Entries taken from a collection
::::

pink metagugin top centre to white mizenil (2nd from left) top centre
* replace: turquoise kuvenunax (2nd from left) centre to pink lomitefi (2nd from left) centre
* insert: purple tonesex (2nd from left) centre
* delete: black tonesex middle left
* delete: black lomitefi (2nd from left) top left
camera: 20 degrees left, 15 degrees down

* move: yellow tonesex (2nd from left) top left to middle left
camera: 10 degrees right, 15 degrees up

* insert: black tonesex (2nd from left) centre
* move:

::::

_Required work:_ Extract all of the data shown above without alteration.

_Worked solution:_
pink metagugin top centre to white mizenil (2nd from left) top centre
* replace: turquoise kuvenunax (2nd from left) centre to pink lomitefi (2nd from left) centre
* insert: purple tonesex (2nd from left) centre
* delete: black tonesex middle left
* delete: black lomitefi (2nd from left) top left
camera: 20 degrees left, 15 degrees down

* move: yellow tonesex (2nd from left) top left to middle left
camera: 10 degrees right, 15 degrees up

* insert: black tonesex (2nd from left) centre
* move:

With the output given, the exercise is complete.